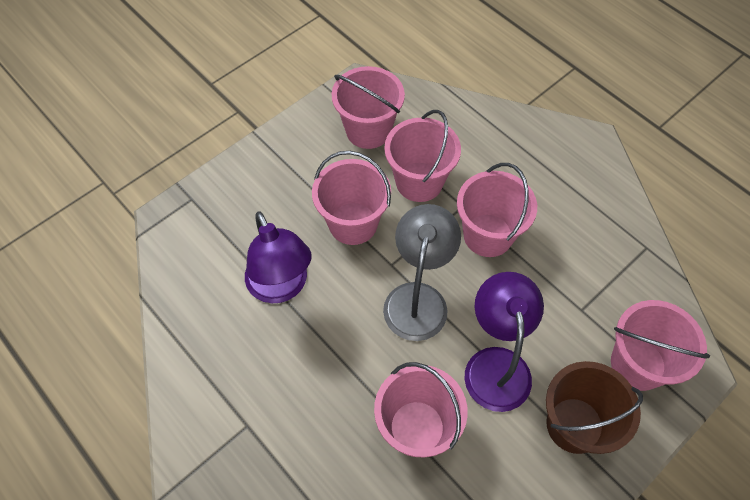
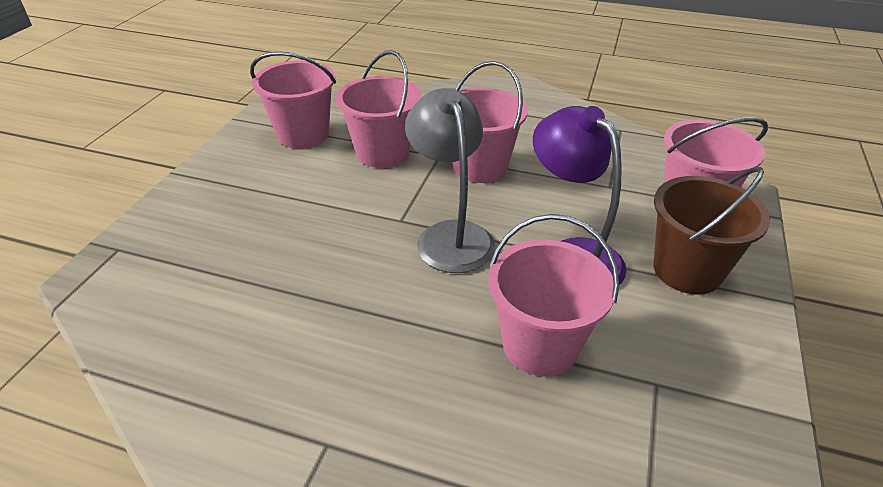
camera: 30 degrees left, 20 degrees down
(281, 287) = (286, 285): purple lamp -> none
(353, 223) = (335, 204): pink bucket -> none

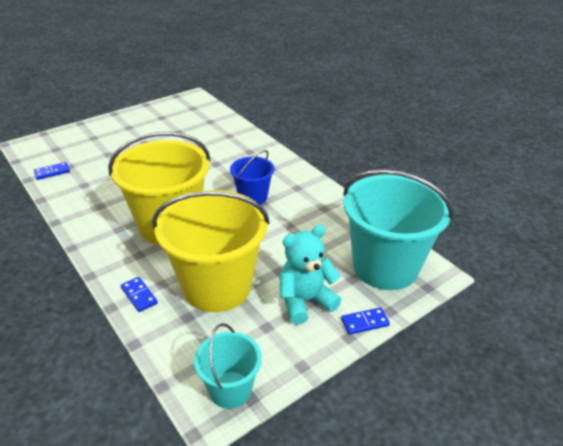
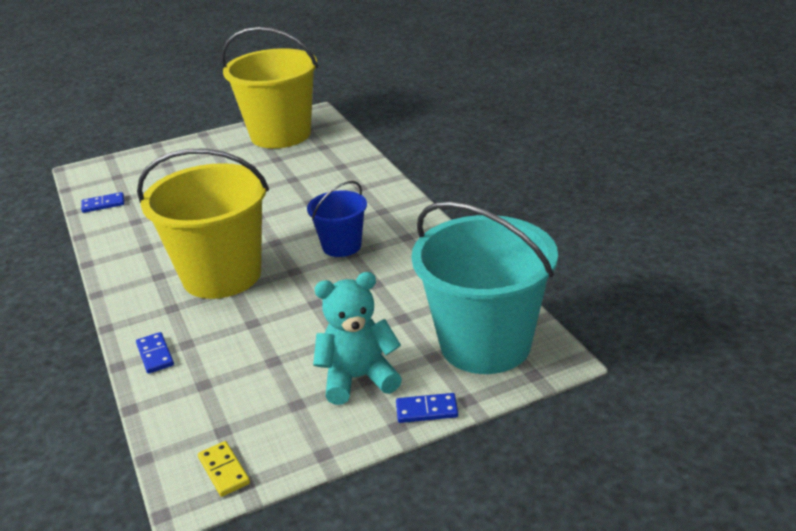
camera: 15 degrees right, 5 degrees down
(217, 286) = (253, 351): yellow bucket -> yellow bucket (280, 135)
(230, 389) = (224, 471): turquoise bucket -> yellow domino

.....

» WORK INSTRUCTION:
Excluding the pictures, retype the line containing "(353, 223) = (335, 204): pink bucket -> none" and all lines after it down to the end of the data above.

» PROBLEM SOLUTION:
(353, 223) = (335, 204): pink bucket -> none

camera: 15 degrees right, 5 degrees down
(217, 286) = (253, 351): yellow bucket -> yellow bucket (280, 135)
(230, 389) = (224, 471): turquoise bucket -> yellow domino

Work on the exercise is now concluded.